Return every entry exactly.

** The records follows **

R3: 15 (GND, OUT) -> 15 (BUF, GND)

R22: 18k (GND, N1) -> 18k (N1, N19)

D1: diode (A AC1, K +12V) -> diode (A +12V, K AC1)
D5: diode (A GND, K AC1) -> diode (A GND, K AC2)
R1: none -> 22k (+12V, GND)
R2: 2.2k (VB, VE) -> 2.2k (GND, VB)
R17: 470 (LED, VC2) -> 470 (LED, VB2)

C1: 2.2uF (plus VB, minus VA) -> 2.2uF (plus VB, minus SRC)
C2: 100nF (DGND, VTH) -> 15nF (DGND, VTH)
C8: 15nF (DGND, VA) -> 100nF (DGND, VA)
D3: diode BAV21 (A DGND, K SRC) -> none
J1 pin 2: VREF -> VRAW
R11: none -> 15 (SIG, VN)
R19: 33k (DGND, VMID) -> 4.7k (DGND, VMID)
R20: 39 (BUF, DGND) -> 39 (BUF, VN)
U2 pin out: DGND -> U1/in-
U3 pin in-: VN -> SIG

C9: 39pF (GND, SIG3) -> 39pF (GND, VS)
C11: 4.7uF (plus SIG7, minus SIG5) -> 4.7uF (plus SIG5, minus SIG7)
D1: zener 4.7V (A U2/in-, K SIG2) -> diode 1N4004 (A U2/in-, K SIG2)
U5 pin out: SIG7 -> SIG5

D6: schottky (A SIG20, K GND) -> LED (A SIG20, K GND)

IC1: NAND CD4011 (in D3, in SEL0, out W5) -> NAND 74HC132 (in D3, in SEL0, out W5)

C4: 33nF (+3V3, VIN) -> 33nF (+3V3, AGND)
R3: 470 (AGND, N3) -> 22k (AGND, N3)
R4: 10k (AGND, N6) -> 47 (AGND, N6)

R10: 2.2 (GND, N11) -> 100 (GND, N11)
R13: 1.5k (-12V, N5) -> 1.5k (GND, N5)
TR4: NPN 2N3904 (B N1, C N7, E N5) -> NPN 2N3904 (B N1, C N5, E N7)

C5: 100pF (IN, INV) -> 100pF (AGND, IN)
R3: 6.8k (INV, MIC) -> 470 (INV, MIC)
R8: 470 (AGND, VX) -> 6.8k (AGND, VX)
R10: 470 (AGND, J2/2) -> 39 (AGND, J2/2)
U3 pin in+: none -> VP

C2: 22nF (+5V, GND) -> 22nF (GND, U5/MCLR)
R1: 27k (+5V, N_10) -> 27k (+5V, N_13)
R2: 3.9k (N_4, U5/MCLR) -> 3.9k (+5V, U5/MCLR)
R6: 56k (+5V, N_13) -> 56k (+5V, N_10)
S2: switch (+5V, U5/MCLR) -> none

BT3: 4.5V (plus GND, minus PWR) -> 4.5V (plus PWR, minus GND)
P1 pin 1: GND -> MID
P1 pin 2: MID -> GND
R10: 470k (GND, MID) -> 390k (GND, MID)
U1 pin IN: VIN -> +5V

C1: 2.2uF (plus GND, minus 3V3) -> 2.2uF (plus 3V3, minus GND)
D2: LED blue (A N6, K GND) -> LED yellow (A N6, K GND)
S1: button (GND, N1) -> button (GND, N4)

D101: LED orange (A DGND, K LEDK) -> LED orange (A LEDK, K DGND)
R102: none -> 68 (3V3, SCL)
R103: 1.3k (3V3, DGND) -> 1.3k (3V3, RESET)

** End of The records **

**Final answer**:
R3: 15 (GND, OUT) -> 15 (BUF, GND)

R22: 18k (GND, N1) -> 18k (N1, N19)

D1: diode (A AC1, K +12V) -> diode (A +12V, K AC1)
D5: diode (A GND, K AC1) -> diode (A GND, K AC2)
R1: none -> 22k (+12V, GND)
R2: 2.2k (VB, VE) -> 2.2k (GND, VB)
R17: 470 (LED, VC2) -> 470 (LED, VB2)

C1: 2.2uF (plus VB, minus VA) -> 2.2uF (plus VB, minus SRC)
C2: 100nF (DGND, VTH) -> 15nF (DGND, VTH)
C8: 15nF (DGND, VA) -> 100nF (DGND, VA)
D3: diode BAV21 (A DGND, K SRC) -> none
J1 pin 2: VREF -> VRAW
R11: none -> 15 (SIG, VN)
R19: 33k (DGND, VMID) -> 4.7k (DGND, VMID)
R20: 39 (BUF, DGND) -> 39 (BUF, VN)
U2 pin out: DGND -> U1/in-
U3 pin in-: VN -> SIG

C9: 39pF (GND, SIG3) -> 39pF (GND, VS)
C11: 4.7uF (plus SIG7, minus SIG5) -> 4.7uF (plus SIG5, minus SIG7)
D1: zener 4.7V (A U2/in-, K SIG2) -> diode 1N4004 (A U2/in-, K SIG2)
U5 pin out: SIG7 -> SIG5

D6: schottky (A SIG20, K GND) -> LED (A SIG20, K GND)

IC1: NAND CD4011 (in D3, in SEL0, out W5) -> NAND 74HC132 (in D3, in SEL0, out W5)

C4: 33nF (+3V3, VIN) -> 33nF (+3V3, AGND)
R3: 470 (AGND, N3) -> 22k (AGND, N3)
R4: 10k (AGND, N6) -> 47 (AGND, N6)

R10: 2.2 (GND, N11) -> 100 (GND, N11)
R13: 1.5k (-12V, N5) -> 1.5k (GND, N5)
TR4: NPN 2N3904 (B N1, C N7, E N5) -> NPN 2N3904 (B N1, C N5, E N7)

C5: 100pF (IN, INV) -> 100pF (AGND, IN)
R3: 6.8k (INV, MIC) -> 470 (INV, MIC)
R8: 470 (AGND, VX) -> 6.8k (AGND, VX)
R10: 470 (AGND, J2/2) -> 39 (AGND, J2/2)
U3 pin in+: none -> VP

C2: 22nF (+5V, GND) -> 22nF (GND, U5/MCLR)
R1: 27k (+5V, N_10) -> 27k (+5V, N_13)
R2: 3.9k (N_4, U5/MCLR) -> 3.9k (+5V, U5/MCLR)
R6: 56k (+5V, N_13) -> 56k (+5V, N_10)
S2: switch (+5V, U5/MCLR) -> none

BT3: 4.5V (plus GND, minus PWR) -> 4.5V (plus PWR, minus GND)
P1 pin 1: GND -> MID
P1 pin 2: MID -> GND
R10: 470k (GND, MID) -> 390k (GND, MID)
U1 pin IN: VIN -> +5V

C1: 2.2uF (plus GND, minus 3V3) -> 2.2uF (plus 3V3, minus GND)
D2: LED blue (A N6, K GND) -> LED yellow (A N6, K GND)
S1: button (GND, N1) -> button (GND, N4)

D101: LED orange (A DGND, K LEDK) -> LED orange (A LEDK, K DGND)
R102: none -> 68 (3V3, SCL)
R103: 1.3k (3V3, DGND) -> 1.3k (3V3, RESET)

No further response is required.